[Given entries]

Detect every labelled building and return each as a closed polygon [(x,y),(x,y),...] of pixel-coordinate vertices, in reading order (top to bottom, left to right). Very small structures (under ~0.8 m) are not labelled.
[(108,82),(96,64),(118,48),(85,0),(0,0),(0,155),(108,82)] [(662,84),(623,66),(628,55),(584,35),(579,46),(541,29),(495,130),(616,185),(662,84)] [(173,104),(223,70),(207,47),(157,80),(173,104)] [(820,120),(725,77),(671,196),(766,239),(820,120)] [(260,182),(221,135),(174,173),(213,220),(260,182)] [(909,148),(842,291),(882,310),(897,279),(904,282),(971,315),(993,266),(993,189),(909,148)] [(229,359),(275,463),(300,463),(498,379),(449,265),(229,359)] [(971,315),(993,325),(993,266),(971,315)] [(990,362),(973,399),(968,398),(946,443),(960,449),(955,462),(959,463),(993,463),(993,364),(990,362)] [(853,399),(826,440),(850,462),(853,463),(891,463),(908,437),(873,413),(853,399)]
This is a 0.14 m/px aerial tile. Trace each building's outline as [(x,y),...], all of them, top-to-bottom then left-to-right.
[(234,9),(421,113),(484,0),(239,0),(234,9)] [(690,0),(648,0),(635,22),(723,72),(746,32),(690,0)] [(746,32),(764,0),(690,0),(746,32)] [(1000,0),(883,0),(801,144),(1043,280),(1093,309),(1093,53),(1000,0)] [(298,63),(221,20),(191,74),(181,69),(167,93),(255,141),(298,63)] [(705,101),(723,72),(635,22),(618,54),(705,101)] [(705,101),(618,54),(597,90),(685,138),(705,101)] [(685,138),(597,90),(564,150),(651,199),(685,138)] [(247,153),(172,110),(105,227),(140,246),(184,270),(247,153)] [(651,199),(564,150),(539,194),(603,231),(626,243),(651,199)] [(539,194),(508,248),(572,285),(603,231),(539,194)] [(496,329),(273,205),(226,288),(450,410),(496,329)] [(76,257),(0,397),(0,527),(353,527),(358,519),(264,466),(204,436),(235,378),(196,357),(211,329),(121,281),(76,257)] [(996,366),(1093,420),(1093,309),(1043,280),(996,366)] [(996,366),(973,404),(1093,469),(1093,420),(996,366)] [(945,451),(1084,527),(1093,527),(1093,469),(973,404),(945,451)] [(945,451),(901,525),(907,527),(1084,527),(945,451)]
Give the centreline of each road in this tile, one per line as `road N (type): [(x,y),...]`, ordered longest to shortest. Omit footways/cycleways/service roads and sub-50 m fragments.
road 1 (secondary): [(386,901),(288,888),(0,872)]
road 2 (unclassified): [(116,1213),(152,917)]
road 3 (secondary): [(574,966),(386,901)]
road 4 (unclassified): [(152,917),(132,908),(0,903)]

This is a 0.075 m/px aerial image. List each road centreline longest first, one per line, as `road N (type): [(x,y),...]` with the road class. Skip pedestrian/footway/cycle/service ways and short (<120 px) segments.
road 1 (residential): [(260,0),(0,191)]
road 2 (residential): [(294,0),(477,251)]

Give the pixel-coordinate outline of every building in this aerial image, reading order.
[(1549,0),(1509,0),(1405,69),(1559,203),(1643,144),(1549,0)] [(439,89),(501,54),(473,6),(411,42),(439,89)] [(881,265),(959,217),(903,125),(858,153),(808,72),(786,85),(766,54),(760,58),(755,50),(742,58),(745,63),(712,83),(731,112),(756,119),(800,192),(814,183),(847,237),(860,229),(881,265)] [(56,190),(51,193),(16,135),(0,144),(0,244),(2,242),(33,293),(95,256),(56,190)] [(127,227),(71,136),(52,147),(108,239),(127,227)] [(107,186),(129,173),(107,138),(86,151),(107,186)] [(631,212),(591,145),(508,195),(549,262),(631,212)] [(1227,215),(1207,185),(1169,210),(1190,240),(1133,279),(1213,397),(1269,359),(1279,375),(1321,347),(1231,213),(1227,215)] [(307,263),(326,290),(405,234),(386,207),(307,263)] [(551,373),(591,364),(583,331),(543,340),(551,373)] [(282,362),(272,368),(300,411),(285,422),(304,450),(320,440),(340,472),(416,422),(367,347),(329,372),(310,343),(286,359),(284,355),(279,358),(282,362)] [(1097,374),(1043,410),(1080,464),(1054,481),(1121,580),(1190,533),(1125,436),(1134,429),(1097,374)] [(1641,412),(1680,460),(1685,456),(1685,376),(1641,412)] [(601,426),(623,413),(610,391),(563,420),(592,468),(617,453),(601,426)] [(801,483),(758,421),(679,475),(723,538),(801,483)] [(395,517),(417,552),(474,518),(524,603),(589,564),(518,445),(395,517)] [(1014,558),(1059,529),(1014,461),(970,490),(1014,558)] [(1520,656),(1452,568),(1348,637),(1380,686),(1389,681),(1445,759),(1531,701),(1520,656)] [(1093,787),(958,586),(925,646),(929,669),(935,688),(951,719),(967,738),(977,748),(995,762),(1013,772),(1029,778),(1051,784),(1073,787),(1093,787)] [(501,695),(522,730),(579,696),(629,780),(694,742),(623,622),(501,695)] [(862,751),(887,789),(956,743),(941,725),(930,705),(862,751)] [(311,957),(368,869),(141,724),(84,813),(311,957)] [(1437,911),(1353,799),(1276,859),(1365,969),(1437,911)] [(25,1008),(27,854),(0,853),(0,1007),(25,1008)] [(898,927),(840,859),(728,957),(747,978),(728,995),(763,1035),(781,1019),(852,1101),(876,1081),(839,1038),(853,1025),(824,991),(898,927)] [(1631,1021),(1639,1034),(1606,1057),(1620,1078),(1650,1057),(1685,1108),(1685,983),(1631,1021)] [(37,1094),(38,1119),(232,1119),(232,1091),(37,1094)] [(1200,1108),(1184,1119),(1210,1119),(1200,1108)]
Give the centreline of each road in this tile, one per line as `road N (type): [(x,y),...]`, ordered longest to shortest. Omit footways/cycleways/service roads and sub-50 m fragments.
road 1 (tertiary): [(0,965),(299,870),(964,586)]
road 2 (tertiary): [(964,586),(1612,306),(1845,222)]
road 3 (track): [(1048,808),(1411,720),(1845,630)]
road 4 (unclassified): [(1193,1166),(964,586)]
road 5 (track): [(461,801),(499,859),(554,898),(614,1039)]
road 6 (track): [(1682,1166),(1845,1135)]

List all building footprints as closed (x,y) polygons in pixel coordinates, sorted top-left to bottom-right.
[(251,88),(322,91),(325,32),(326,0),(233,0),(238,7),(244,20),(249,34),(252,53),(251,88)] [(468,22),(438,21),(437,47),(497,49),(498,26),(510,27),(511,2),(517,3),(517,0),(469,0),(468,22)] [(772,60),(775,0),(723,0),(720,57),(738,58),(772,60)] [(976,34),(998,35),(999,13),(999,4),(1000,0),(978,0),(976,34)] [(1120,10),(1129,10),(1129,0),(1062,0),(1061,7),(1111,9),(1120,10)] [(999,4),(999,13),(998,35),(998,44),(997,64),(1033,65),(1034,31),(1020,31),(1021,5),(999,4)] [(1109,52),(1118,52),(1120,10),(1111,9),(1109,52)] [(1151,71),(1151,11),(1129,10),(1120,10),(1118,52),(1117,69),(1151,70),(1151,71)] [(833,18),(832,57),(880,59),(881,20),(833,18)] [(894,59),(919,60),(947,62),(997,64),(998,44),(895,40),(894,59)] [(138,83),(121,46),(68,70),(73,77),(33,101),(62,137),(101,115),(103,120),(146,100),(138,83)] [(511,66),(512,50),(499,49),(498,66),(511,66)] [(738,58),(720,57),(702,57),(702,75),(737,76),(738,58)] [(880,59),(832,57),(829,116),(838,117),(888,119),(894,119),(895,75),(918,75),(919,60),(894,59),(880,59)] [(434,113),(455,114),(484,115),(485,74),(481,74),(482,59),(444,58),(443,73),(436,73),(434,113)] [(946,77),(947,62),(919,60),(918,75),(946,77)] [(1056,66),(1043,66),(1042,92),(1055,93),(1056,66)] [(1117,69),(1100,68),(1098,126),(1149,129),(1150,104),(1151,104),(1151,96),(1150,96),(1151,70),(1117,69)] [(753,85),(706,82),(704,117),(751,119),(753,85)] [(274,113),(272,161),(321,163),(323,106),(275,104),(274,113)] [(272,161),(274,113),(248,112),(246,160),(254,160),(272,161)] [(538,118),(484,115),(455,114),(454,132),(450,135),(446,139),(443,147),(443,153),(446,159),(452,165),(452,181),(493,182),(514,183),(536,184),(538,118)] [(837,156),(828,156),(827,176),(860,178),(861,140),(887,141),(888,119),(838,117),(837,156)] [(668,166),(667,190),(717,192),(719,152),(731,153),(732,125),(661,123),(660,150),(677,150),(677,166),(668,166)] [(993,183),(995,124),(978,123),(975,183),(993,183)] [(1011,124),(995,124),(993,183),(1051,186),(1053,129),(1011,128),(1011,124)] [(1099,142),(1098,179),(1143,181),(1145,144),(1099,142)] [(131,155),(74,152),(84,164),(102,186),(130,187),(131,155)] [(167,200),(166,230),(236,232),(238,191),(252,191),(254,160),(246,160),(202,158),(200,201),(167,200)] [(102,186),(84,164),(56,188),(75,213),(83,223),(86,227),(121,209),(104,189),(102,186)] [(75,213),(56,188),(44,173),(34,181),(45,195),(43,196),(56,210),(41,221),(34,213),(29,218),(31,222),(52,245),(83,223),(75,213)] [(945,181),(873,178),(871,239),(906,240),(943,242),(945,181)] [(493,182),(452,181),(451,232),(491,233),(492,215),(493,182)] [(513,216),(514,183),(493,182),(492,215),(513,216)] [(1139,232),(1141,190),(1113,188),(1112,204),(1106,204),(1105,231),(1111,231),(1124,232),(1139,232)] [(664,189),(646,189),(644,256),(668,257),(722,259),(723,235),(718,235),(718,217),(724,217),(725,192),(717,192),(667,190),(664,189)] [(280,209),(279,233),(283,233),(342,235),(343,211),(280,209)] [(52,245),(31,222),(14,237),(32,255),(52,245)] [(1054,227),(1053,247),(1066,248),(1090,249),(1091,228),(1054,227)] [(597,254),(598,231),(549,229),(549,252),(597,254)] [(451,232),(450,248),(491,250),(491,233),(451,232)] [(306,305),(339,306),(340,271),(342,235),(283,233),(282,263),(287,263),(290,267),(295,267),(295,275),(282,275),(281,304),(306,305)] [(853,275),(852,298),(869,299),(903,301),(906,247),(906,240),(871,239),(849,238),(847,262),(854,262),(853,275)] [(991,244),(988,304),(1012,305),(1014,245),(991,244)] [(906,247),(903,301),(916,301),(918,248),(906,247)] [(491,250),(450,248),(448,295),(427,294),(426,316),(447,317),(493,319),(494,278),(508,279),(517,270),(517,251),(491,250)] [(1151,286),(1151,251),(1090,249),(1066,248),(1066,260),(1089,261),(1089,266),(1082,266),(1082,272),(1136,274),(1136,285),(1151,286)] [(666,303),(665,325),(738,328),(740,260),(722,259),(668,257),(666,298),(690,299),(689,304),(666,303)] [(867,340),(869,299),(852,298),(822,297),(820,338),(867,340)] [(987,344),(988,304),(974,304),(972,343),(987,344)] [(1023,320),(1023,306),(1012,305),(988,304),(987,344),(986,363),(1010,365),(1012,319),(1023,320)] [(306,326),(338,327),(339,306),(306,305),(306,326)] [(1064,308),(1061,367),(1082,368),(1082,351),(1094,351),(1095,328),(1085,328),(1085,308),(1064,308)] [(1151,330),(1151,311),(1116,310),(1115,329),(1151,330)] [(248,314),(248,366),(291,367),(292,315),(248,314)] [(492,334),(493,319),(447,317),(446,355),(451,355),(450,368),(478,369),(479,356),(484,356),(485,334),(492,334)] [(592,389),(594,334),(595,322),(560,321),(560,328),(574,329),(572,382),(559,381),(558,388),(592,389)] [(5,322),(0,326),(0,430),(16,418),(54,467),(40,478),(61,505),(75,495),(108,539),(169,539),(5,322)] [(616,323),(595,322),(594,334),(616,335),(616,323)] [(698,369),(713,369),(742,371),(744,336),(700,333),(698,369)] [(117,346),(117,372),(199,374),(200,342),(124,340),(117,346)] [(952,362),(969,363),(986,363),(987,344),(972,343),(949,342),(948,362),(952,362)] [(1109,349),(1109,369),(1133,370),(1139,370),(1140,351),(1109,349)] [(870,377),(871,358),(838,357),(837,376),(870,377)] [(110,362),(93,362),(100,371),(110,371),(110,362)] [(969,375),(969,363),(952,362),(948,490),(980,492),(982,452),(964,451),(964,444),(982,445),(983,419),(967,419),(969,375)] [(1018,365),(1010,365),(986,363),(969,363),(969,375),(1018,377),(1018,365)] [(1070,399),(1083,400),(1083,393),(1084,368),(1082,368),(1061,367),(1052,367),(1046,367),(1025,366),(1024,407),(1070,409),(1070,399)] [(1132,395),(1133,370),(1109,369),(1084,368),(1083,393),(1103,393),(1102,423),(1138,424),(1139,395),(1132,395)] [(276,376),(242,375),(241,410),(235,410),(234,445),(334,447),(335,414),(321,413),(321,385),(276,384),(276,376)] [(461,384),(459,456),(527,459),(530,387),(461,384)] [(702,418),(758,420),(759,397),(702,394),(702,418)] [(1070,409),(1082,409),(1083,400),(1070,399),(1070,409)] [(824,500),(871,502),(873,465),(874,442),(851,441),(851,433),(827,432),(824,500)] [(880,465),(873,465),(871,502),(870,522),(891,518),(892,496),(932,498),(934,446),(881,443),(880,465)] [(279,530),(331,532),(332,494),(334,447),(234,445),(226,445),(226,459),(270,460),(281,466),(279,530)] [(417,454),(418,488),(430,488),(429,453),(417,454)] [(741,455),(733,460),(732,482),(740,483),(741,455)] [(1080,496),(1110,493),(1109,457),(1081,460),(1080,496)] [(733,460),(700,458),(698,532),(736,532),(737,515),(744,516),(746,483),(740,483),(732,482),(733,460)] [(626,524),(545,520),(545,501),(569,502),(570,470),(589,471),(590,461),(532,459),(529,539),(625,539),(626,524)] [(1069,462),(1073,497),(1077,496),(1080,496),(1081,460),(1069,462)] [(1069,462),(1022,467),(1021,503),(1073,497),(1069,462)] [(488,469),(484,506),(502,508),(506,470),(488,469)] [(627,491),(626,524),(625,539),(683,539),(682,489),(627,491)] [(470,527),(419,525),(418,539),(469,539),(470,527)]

[/Given entries]

### Exercise details
Which lines of the listing include the string "secondary"? Pull them out.

### Result
road 1 (secondary): [(386,901),(288,888),(0,872)]
road 3 (secondary): [(574,966),(386,901)]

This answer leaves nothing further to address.